# WORK INSTRUCTION:
Leave out the images and transcribe the entries below word for word.
[Start of Attachment]
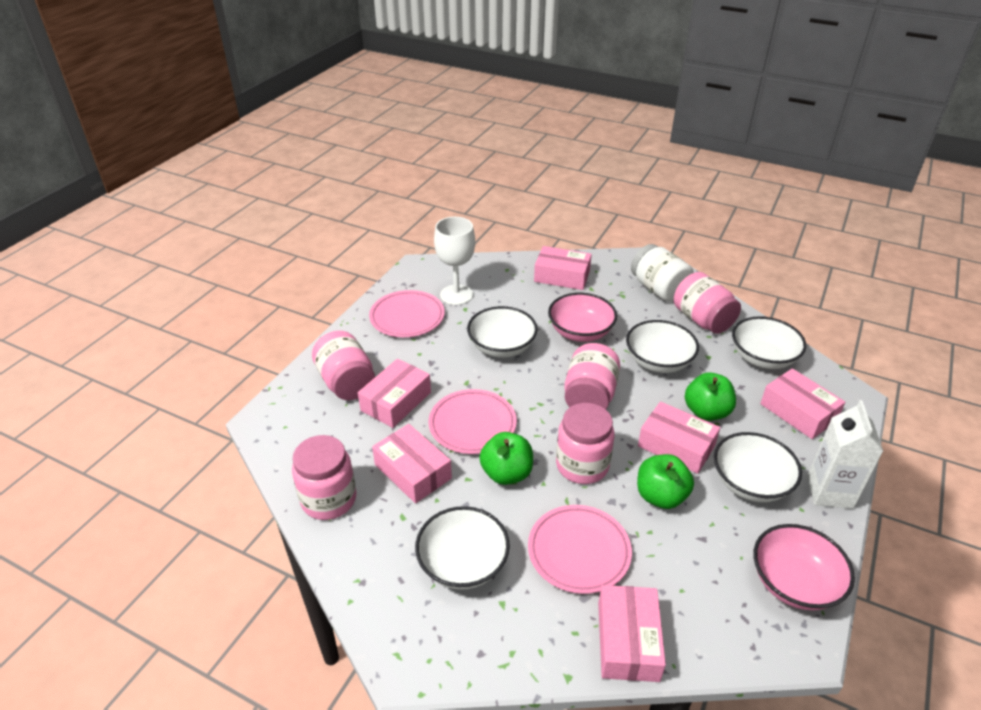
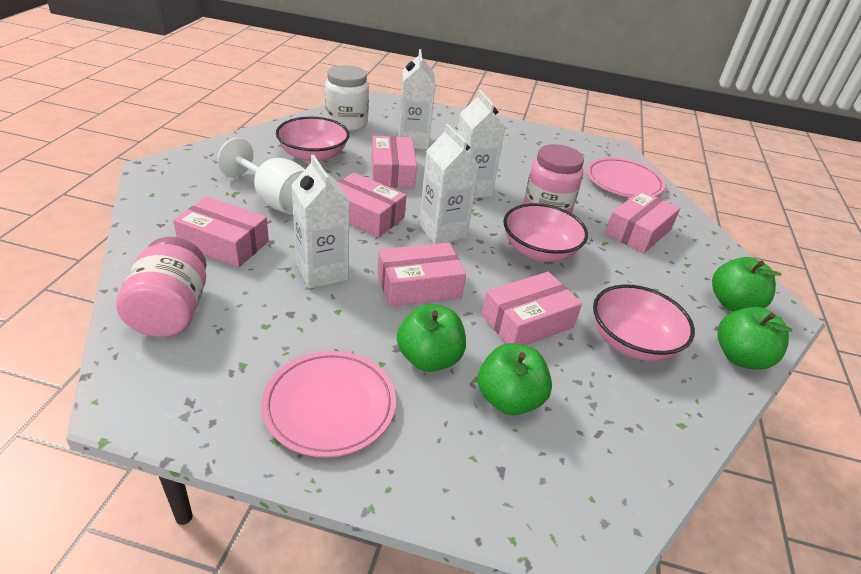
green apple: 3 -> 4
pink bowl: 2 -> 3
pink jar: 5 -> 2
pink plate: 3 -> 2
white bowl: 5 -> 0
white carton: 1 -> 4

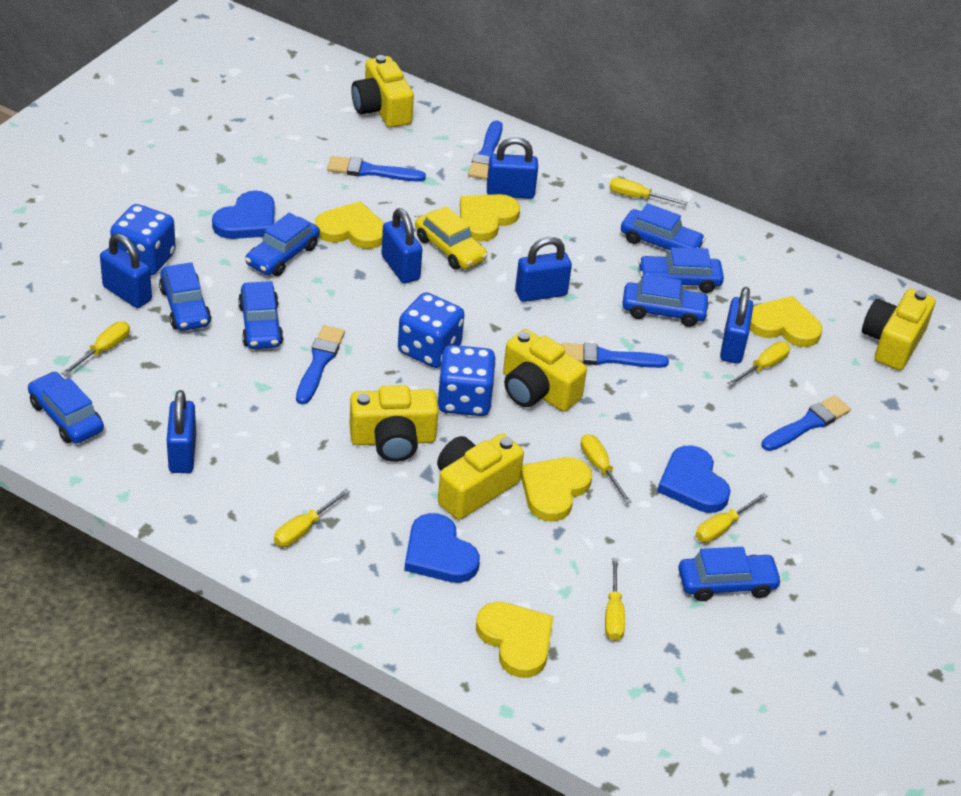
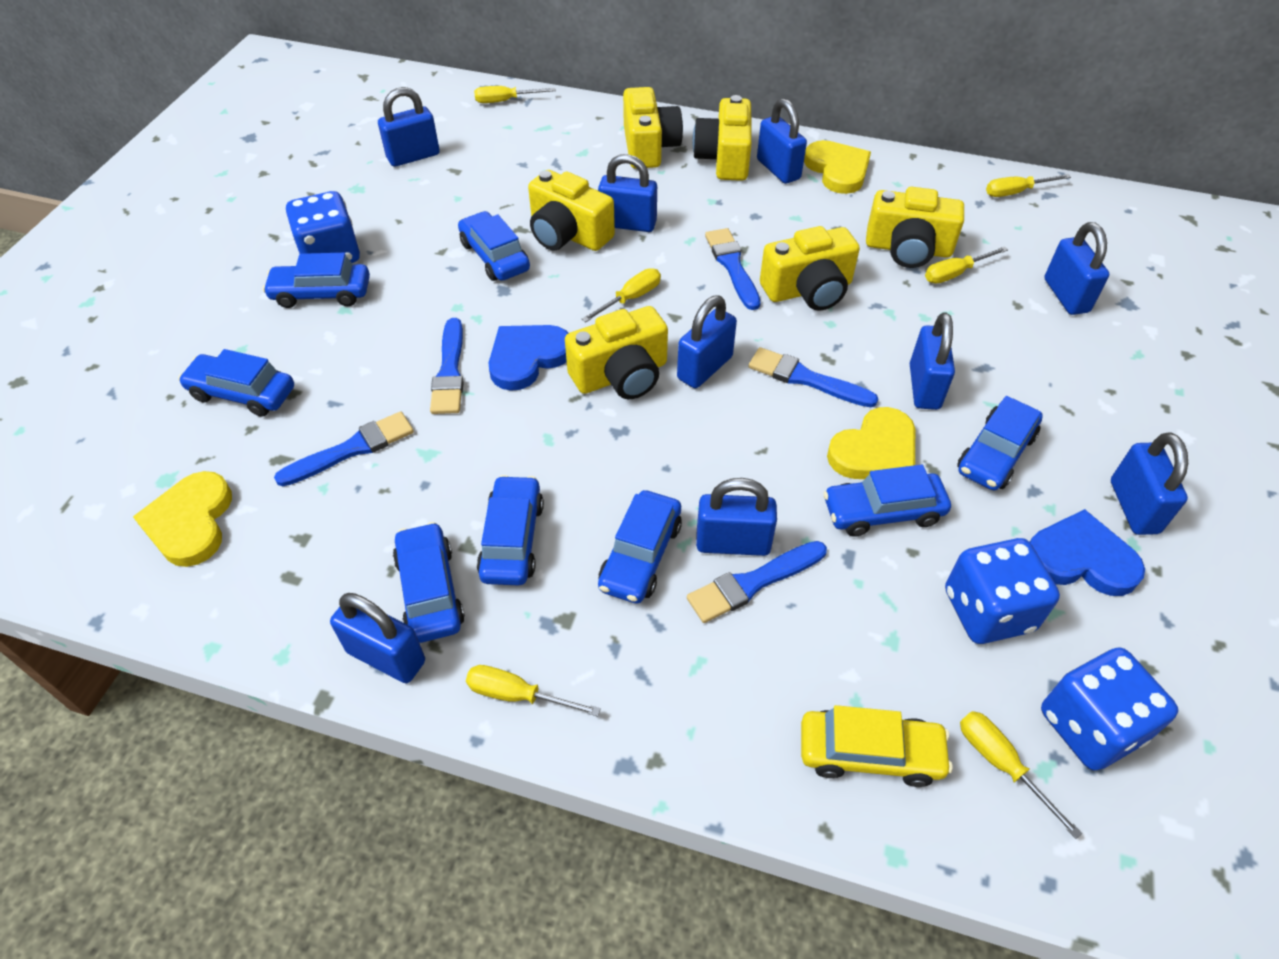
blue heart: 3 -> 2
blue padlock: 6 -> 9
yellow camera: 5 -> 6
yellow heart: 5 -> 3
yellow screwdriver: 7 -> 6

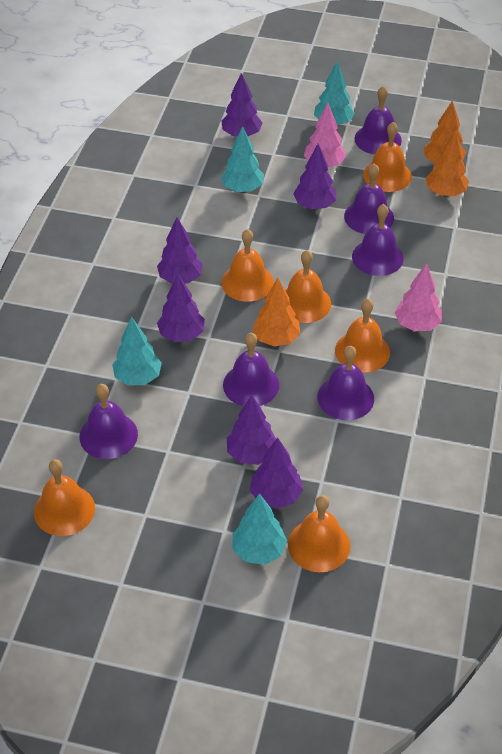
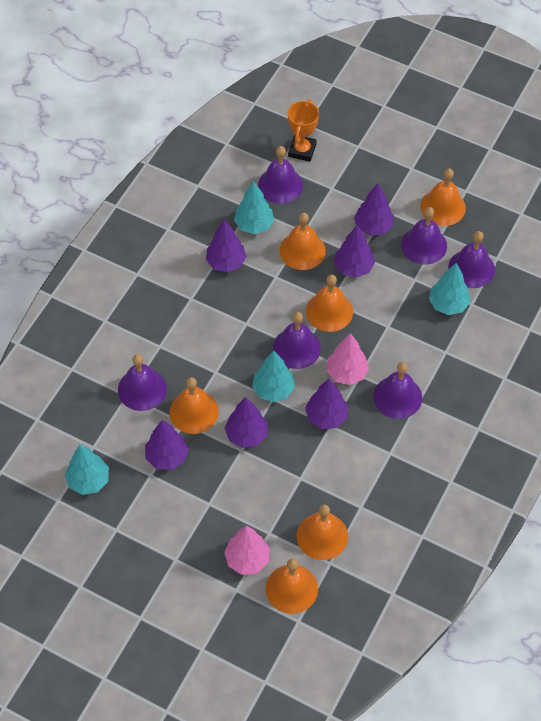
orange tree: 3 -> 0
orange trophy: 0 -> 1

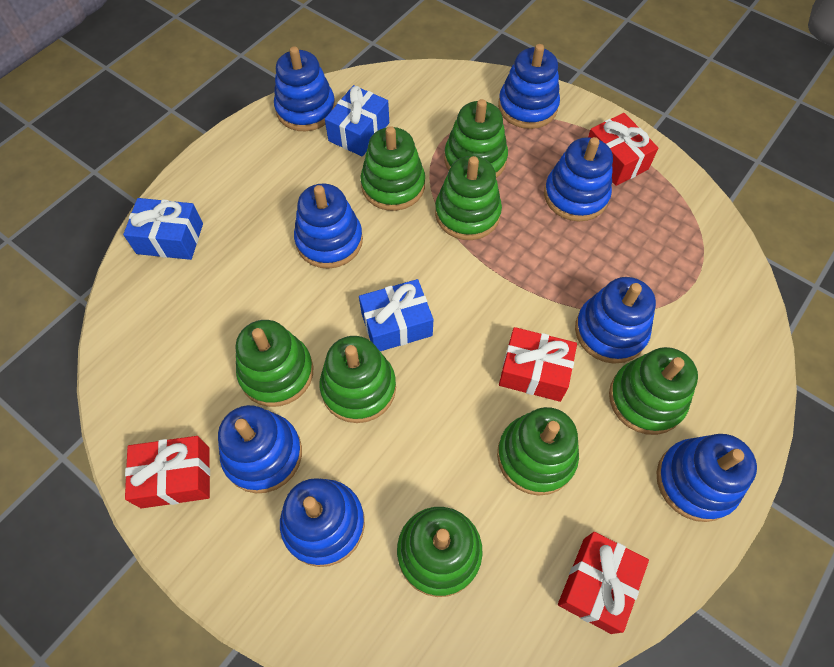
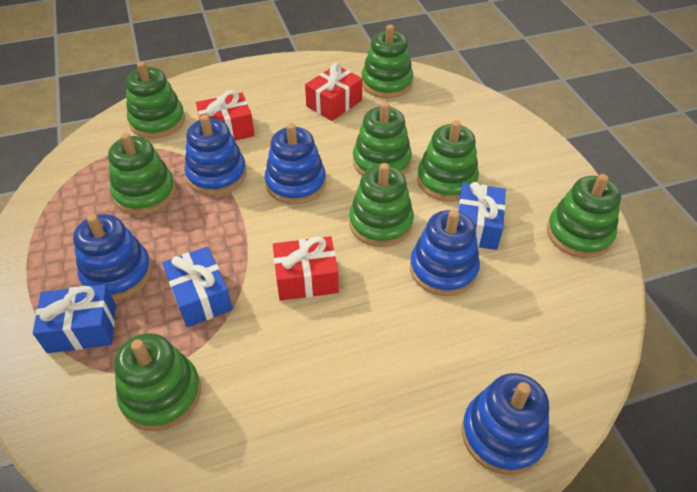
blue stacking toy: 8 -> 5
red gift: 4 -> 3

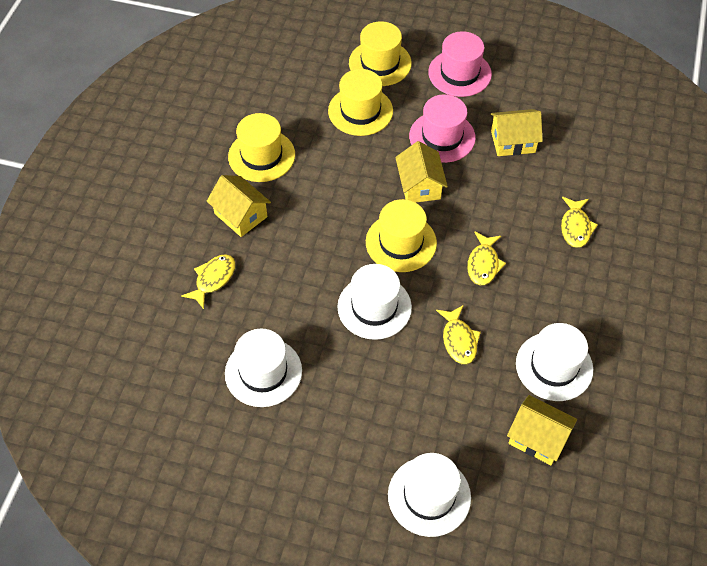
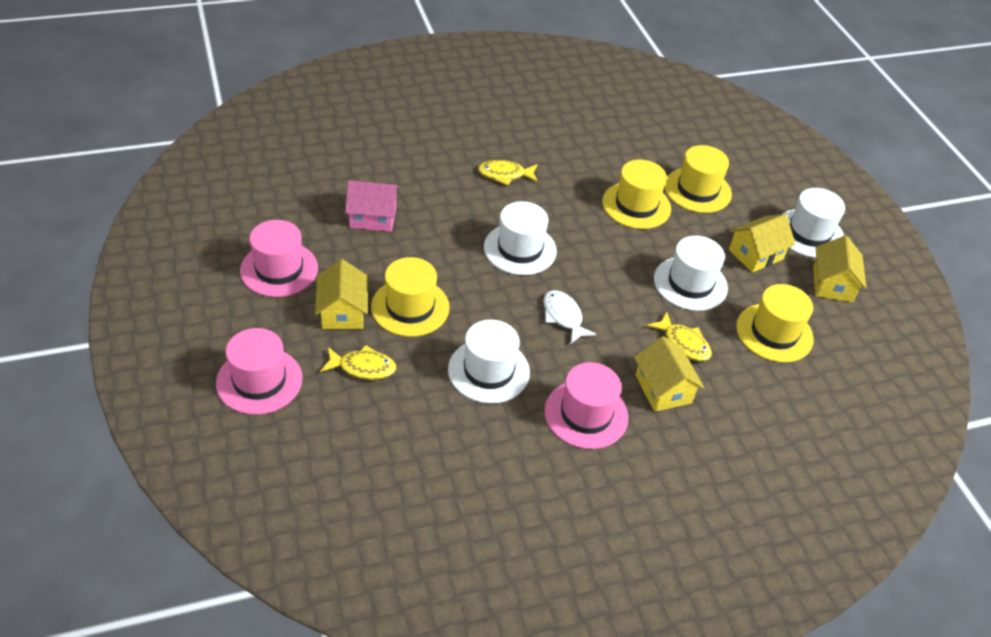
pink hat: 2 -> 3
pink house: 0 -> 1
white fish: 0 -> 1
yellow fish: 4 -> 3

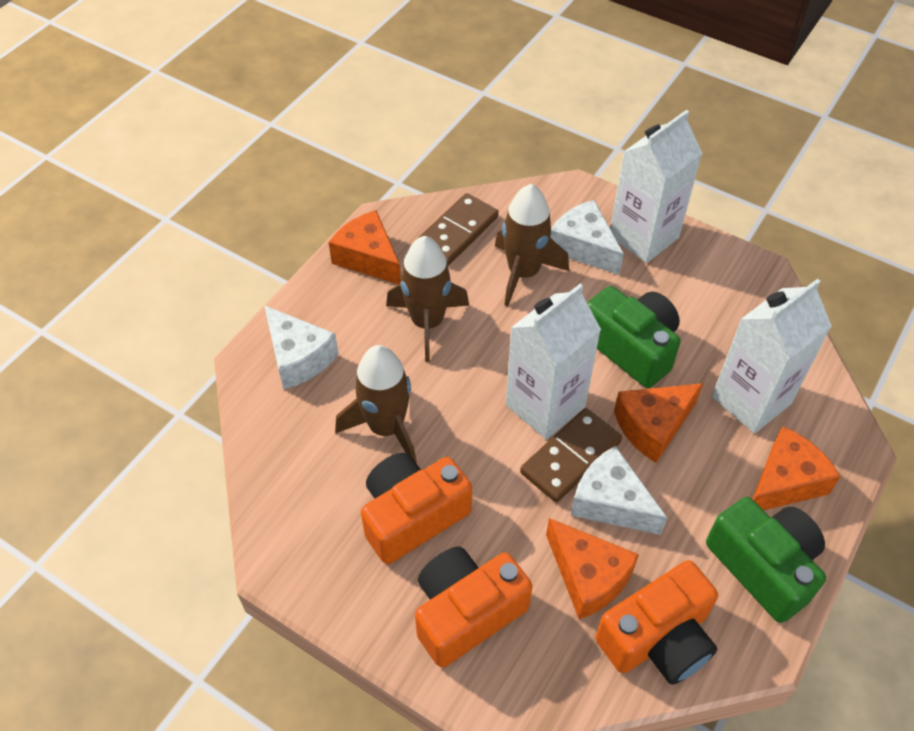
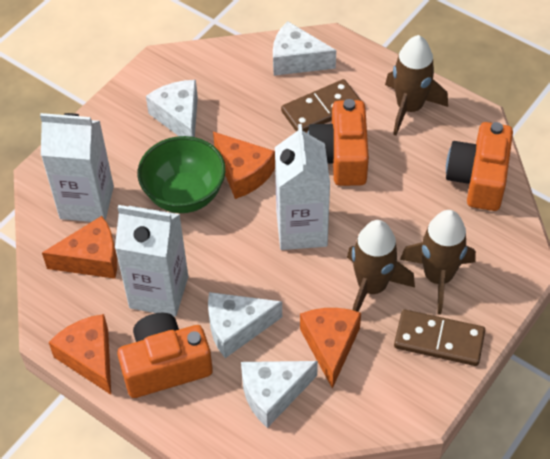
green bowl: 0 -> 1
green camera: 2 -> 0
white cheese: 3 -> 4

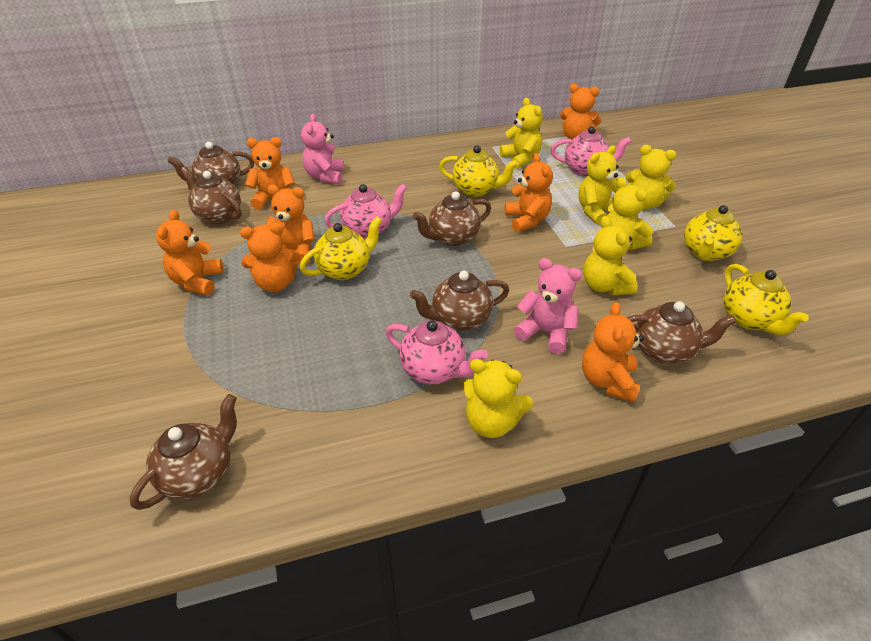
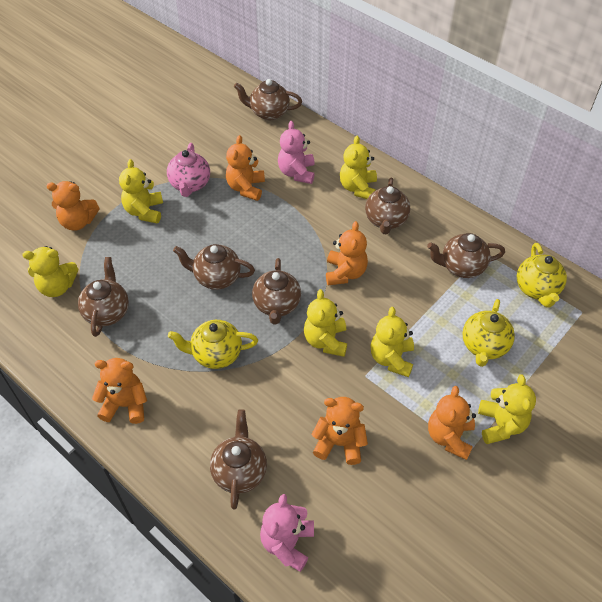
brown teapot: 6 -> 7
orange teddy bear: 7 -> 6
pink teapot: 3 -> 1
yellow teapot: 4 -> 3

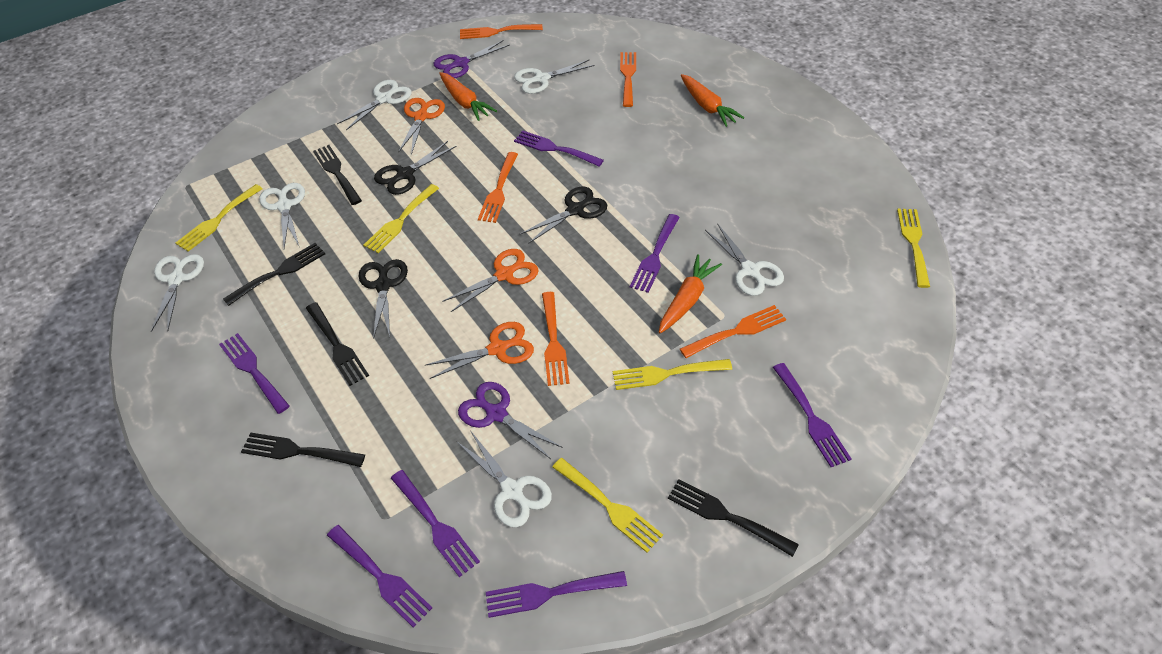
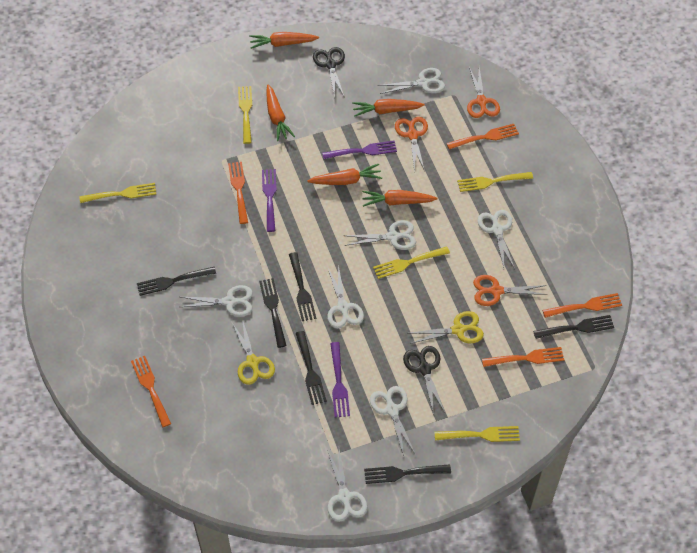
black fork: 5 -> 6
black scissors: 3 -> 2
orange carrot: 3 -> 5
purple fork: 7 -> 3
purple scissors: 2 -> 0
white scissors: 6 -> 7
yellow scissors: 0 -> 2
[End of Attachment]
# OUTPUT FOR THIS TASK:
green apple: 3 -> 4
pink bowl: 2 -> 3
pink jar: 5 -> 2
pink plate: 3 -> 2
white bowl: 5 -> 0
white carton: 1 -> 4

blue heart: 3 -> 2
blue padlock: 6 -> 9
yellow camera: 5 -> 6
yellow heart: 5 -> 3
yellow screwdriver: 7 -> 6

orange tree: 3 -> 0
orange trophy: 0 -> 1

blue stacking toy: 8 -> 5
red gift: 4 -> 3

pink hat: 2 -> 3
pink house: 0 -> 1
white fish: 0 -> 1
yellow fish: 4 -> 3

green bowl: 0 -> 1
green camera: 2 -> 0
white cheese: 3 -> 4

brown teapot: 6 -> 7
orange teddy bear: 7 -> 6
pink teapot: 3 -> 1
yellow teapot: 4 -> 3

black fork: 5 -> 6
black scissors: 3 -> 2
orange carrot: 3 -> 5
purple fork: 7 -> 3
purple scissors: 2 -> 0
white scissors: 6 -> 7
yellow scissors: 0 -> 2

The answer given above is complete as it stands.